GOAL OF THE EXERCISE:
Beneath this instruction is a block of data; output from it exactly the lines that run from the one containing "[568, 111, 597, 216]" through the one containing "[830, 213, 902, 242]", inclusive.

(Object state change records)
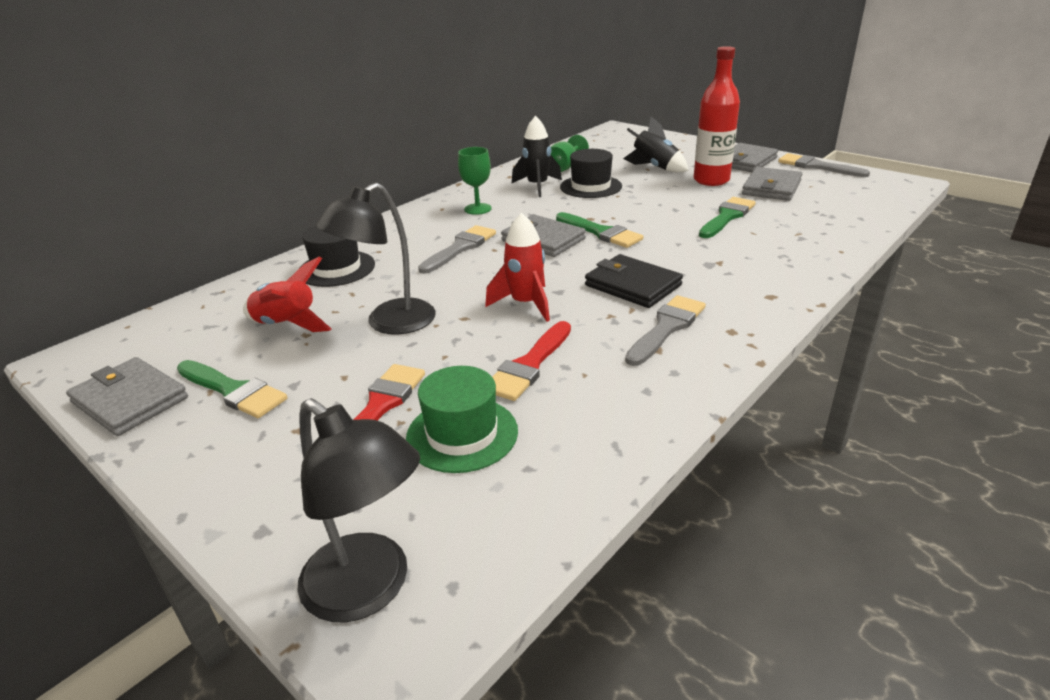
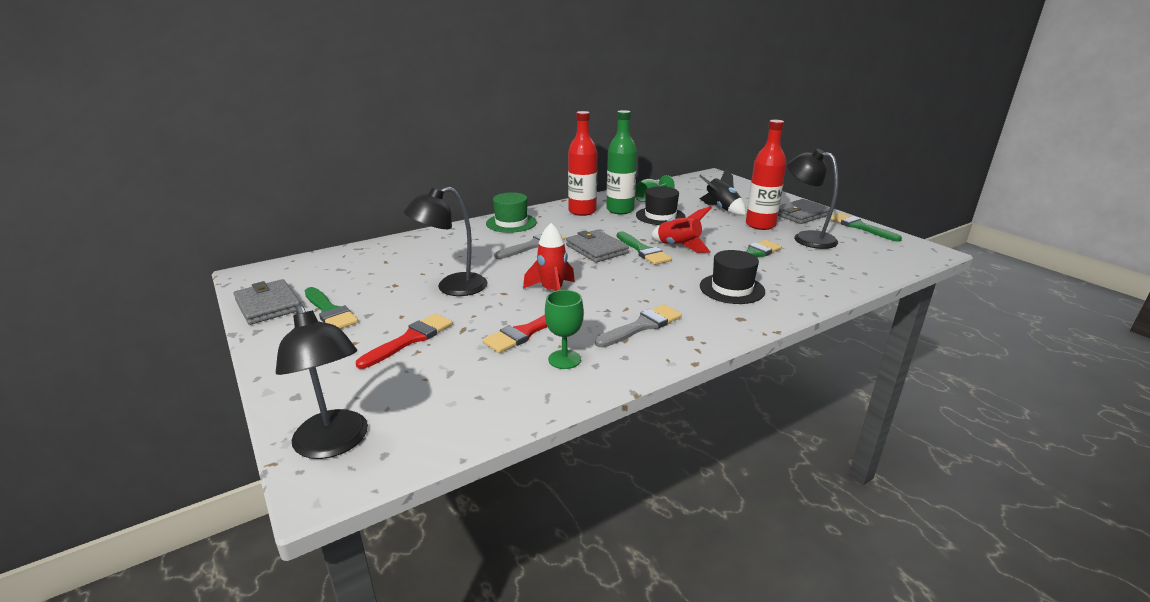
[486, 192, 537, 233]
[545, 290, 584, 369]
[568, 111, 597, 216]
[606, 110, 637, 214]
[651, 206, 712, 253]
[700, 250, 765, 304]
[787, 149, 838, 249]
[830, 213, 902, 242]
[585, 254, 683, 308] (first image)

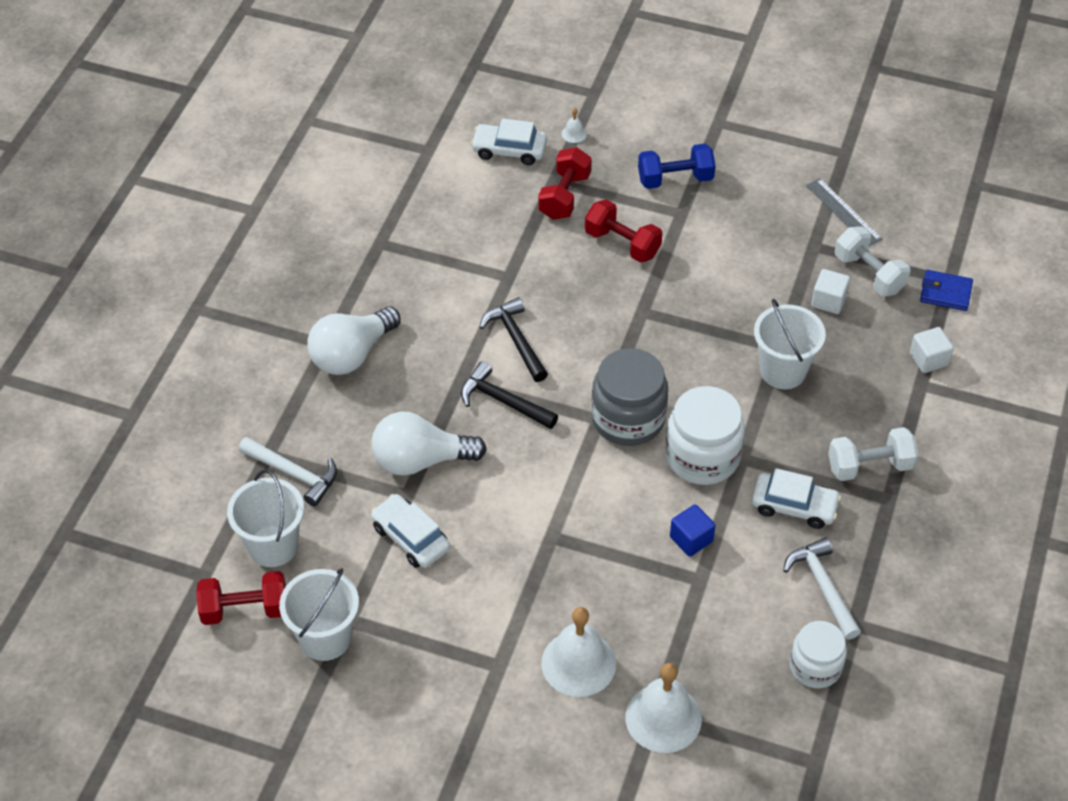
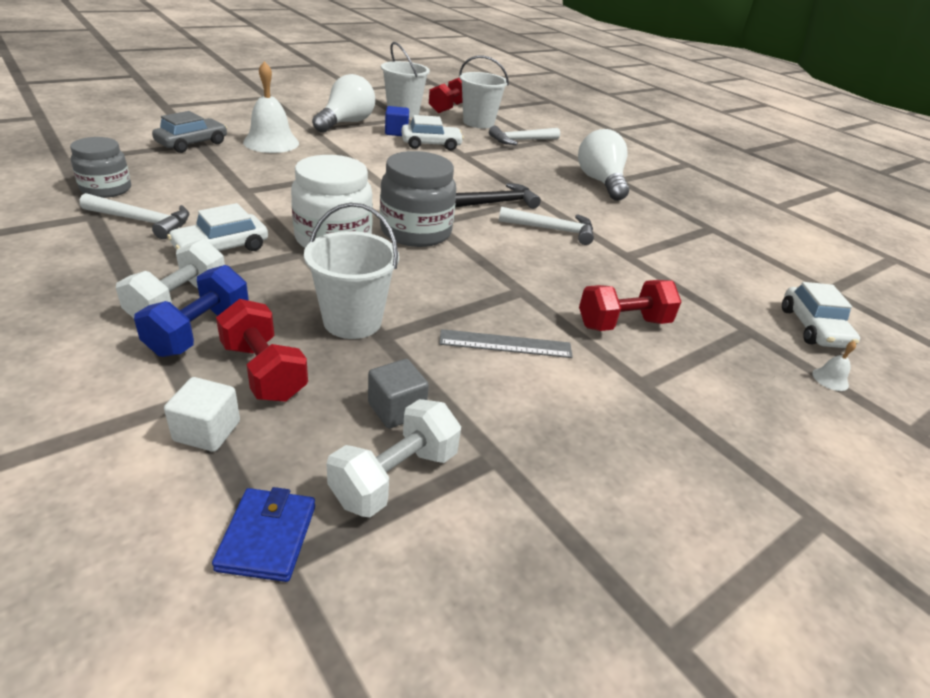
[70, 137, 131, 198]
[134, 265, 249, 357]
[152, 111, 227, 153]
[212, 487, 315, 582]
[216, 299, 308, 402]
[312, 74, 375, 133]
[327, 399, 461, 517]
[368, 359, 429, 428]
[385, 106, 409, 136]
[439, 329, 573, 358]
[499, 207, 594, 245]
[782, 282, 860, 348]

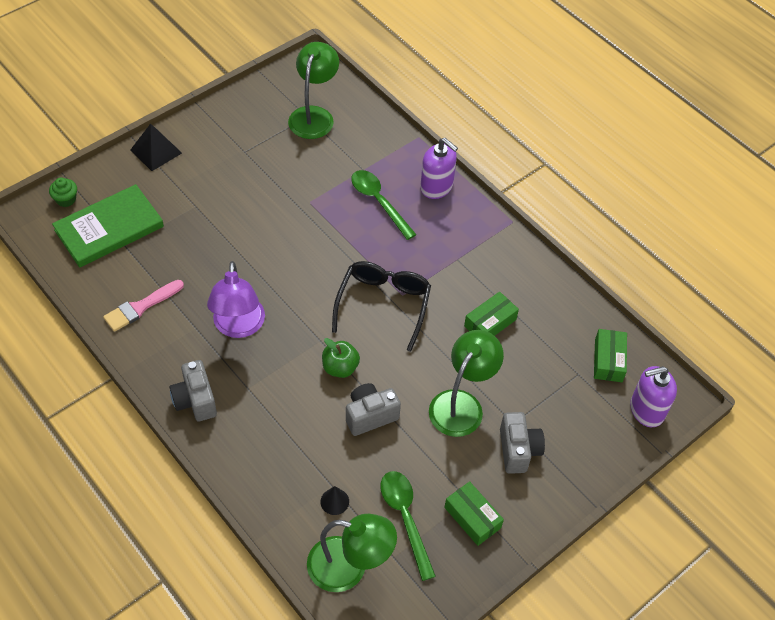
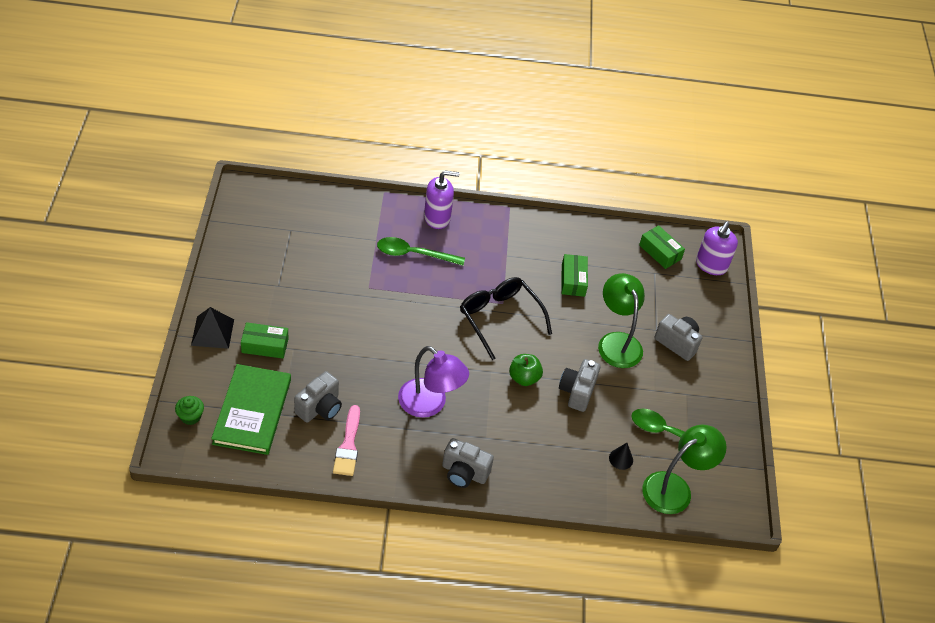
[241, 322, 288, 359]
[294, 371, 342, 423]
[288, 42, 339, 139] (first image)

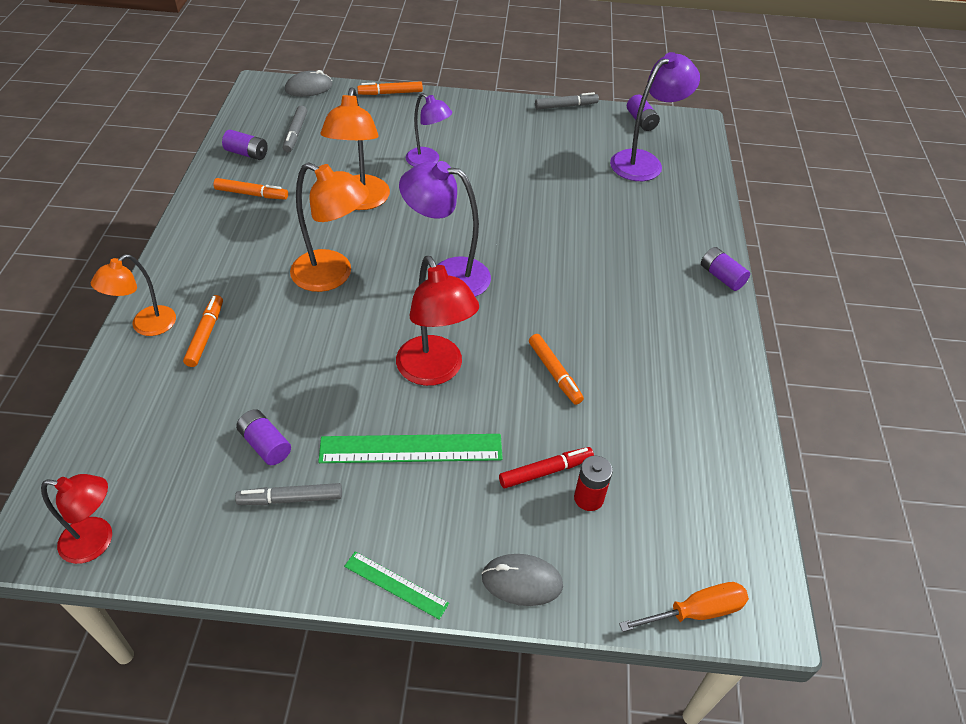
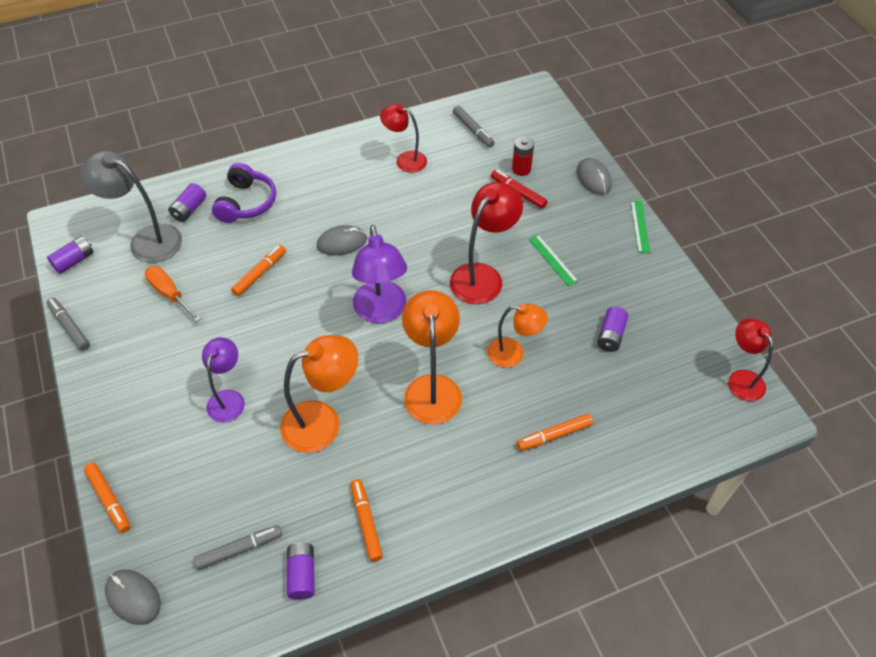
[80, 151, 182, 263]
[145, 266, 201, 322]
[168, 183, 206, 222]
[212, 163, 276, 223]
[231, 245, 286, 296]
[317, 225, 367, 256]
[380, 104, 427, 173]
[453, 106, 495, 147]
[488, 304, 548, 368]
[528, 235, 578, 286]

WRITTEN RESPONSE:
[568, 111, 597, 216]
[606, 110, 637, 214]
[651, 206, 712, 253]
[700, 250, 765, 304]
[787, 149, 838, 249]
[830, 213, 902, 242]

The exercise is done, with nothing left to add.